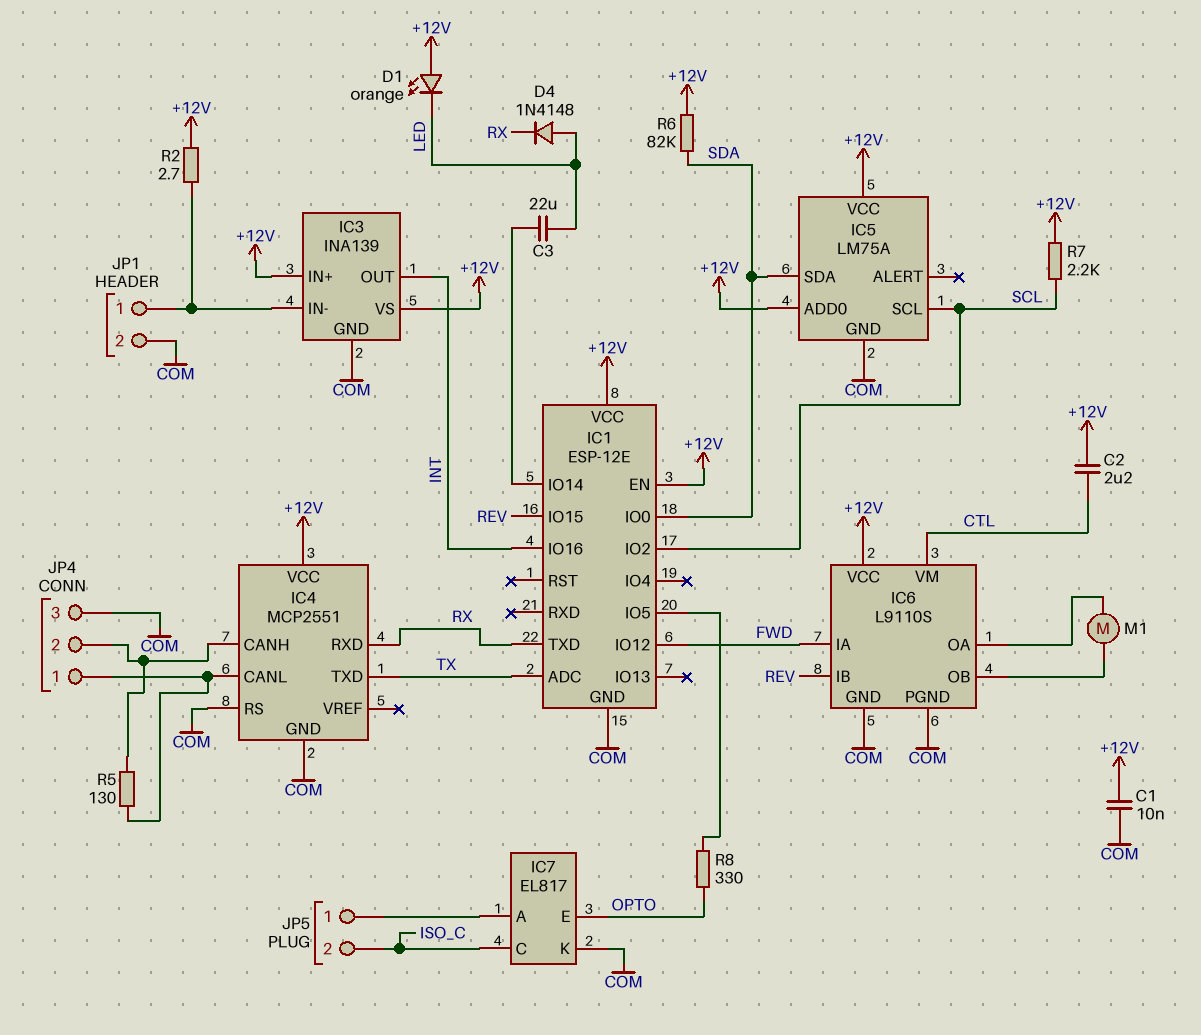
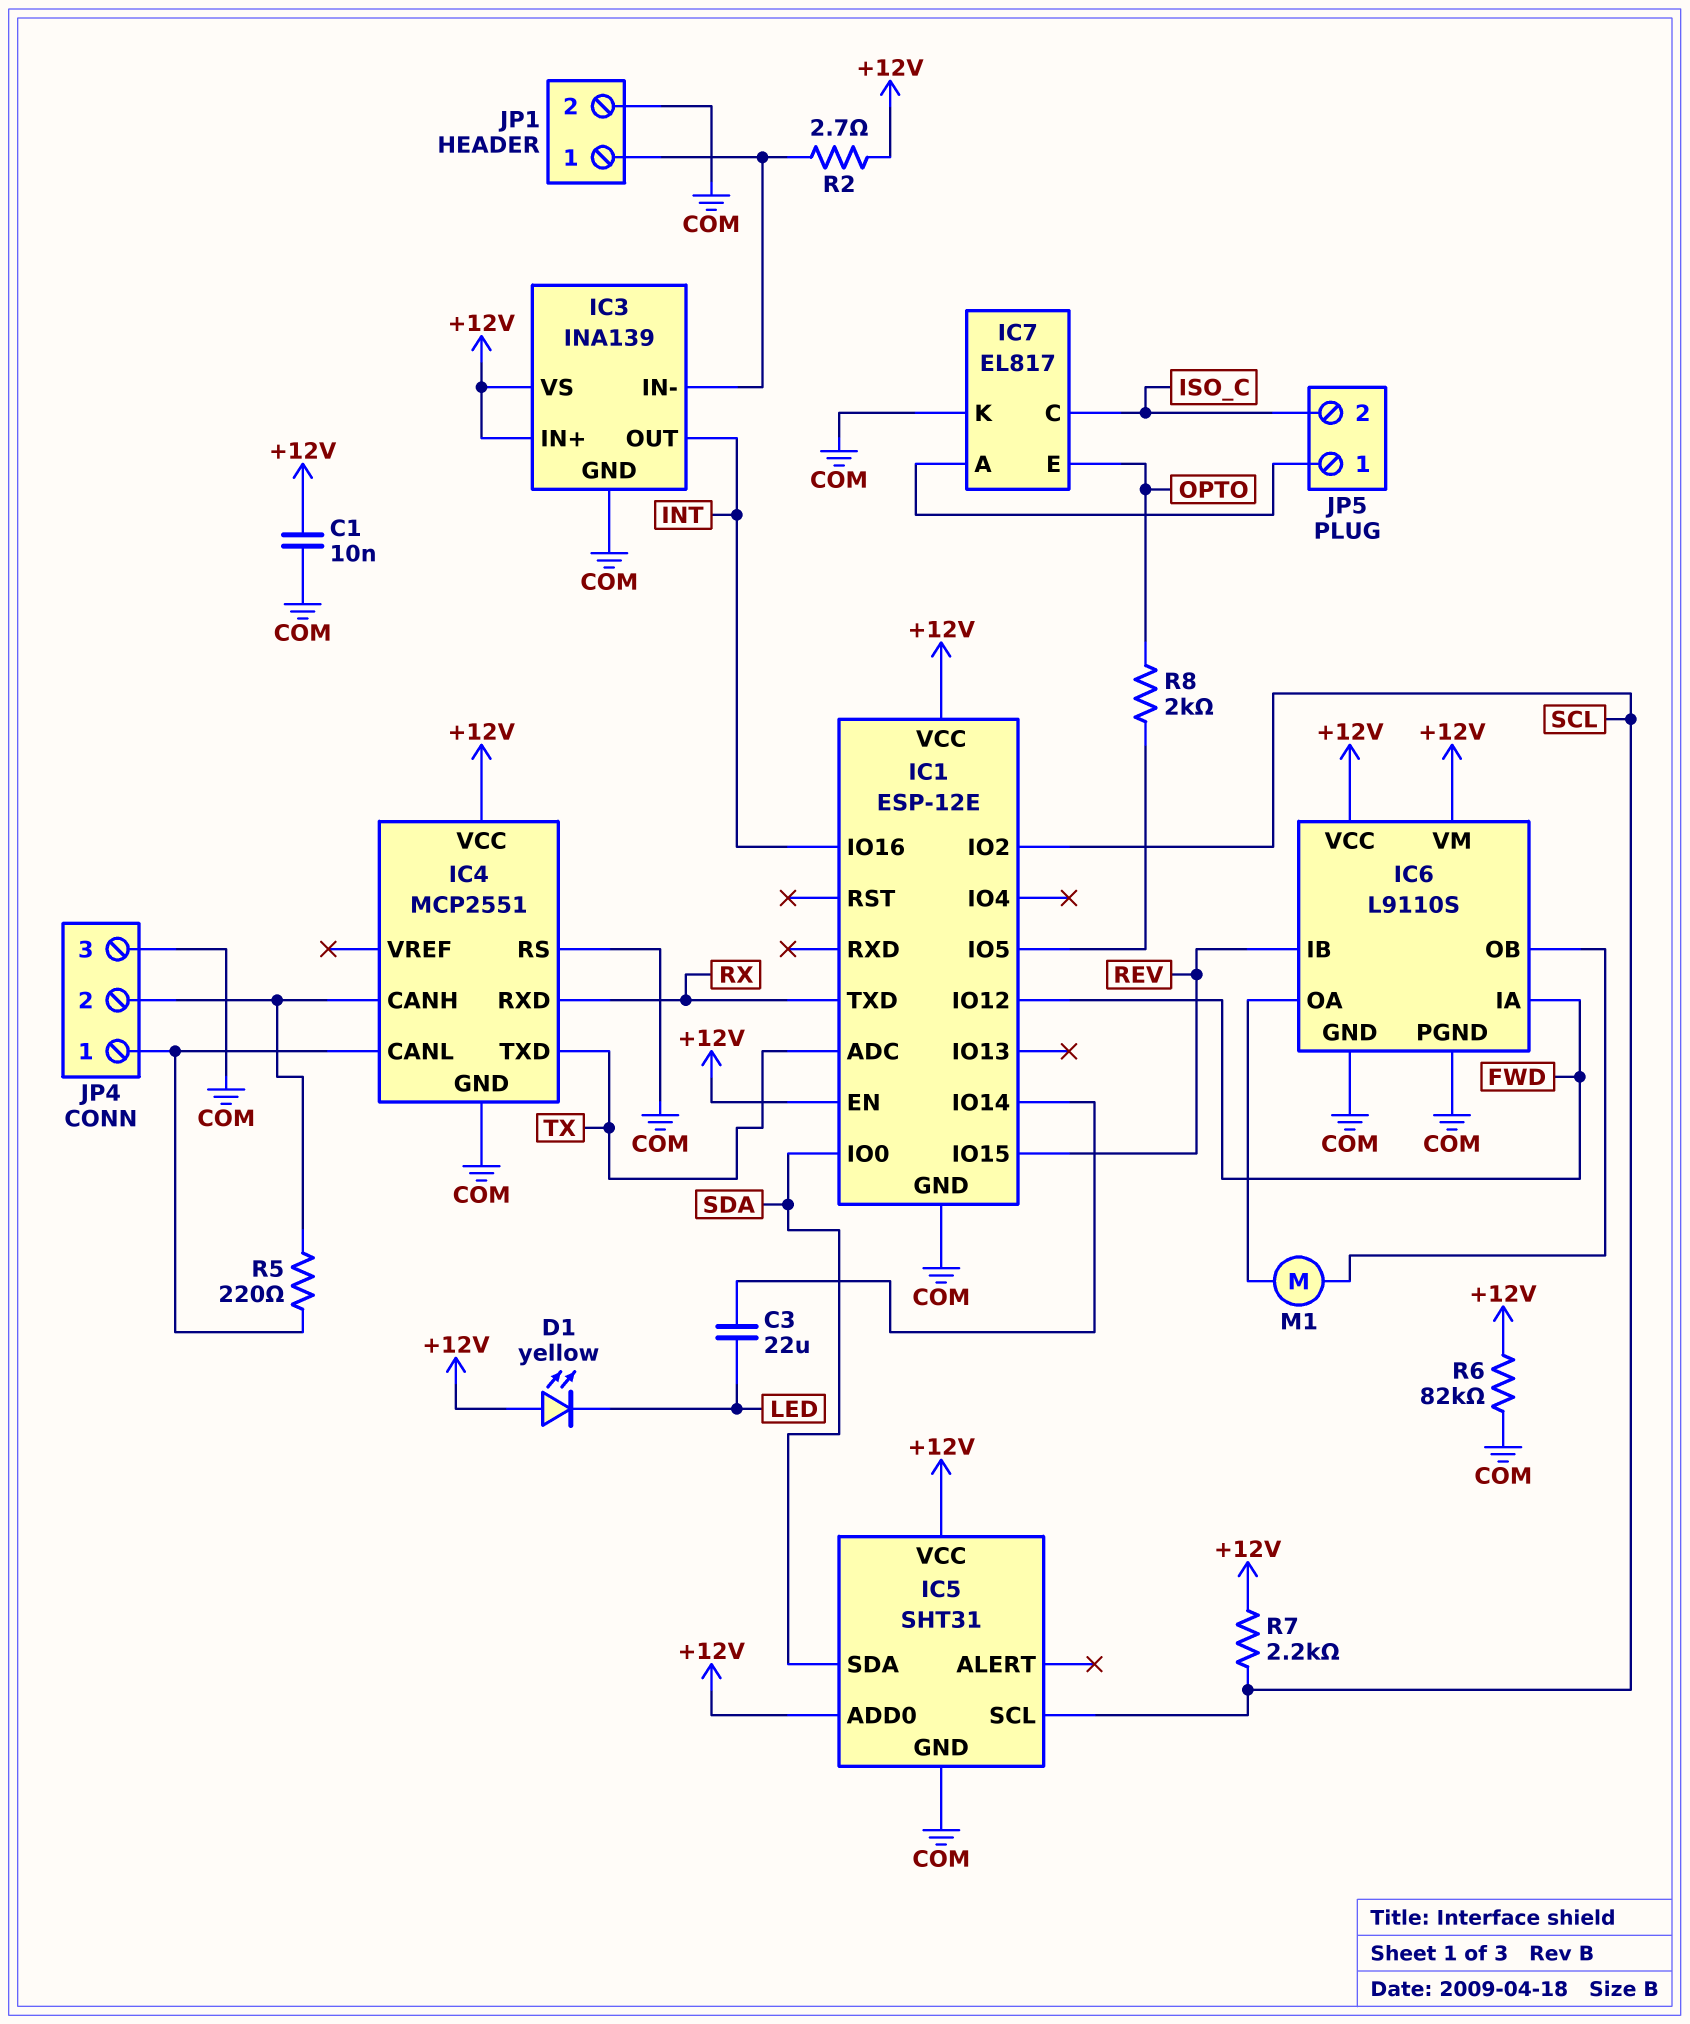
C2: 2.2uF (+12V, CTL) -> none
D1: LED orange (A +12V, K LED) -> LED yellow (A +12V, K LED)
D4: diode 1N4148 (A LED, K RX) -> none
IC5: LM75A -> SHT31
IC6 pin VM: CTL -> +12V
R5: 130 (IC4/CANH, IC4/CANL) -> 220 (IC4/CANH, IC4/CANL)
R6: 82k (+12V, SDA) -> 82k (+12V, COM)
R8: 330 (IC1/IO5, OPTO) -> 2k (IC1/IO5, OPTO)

---+---

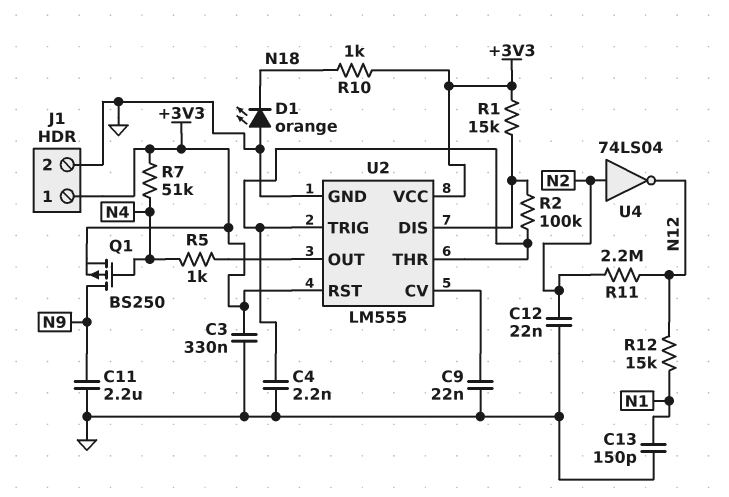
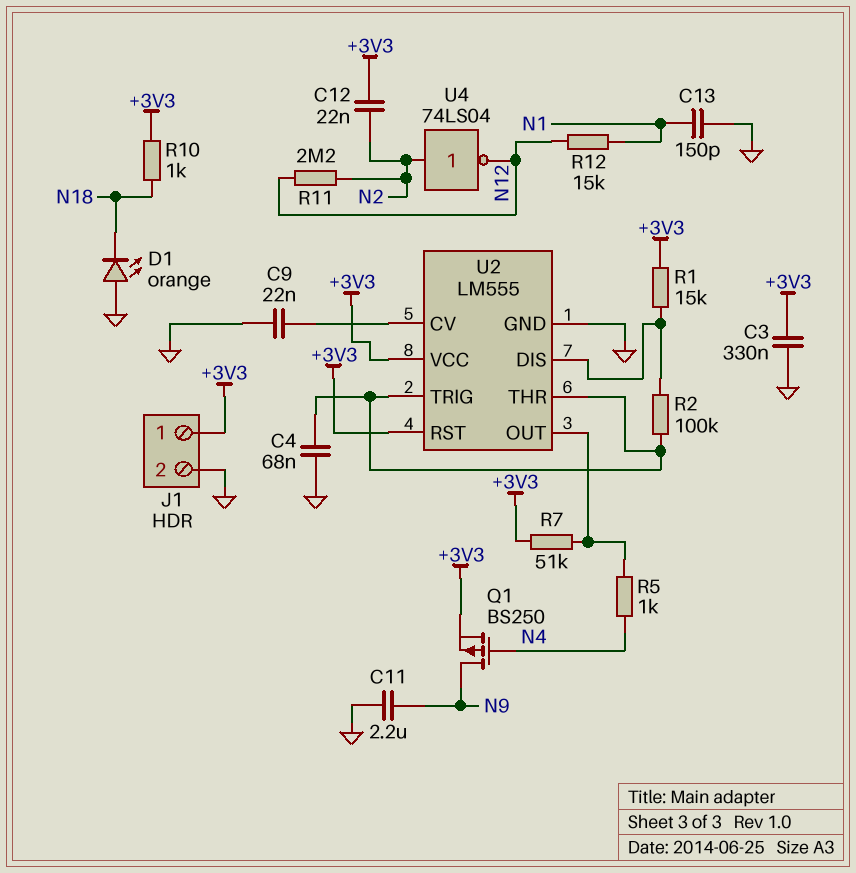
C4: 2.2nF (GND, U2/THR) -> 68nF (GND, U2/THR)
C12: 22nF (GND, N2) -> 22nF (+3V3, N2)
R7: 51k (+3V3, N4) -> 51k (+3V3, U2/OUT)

---+---

Exercise details
The entries above hold the needed span. Transcribe exactly the lines from the one with "C2: 2.2uF (+12V, CTL) -> none" to the one with "R8: 330 (IC1/IO5, OPTO) -> 2k (IC1/IO5, OPTO)", both included.

Completed task
C2: 2.2uF (+12V, CTL) -> none
D1: LED orange (A +12V, K LED) -> LED yellow (A +12V, K LED)
D4: diode 1N4148 (A LED, K RX) -> none
IC5: LM75A -> SHT31
IC6 pin VM: CTL -> +12V
R5: 130 (IC4/CANH, IC4/CANL) -> 220 (IC4/CANH, IC4/CANL)
R6: 82k (+12V, SDA) -> 82k (+12V, COM)
R8: 330 (IC1/IO5, OPTO) -> 2k (IC1/IO5, OPTO)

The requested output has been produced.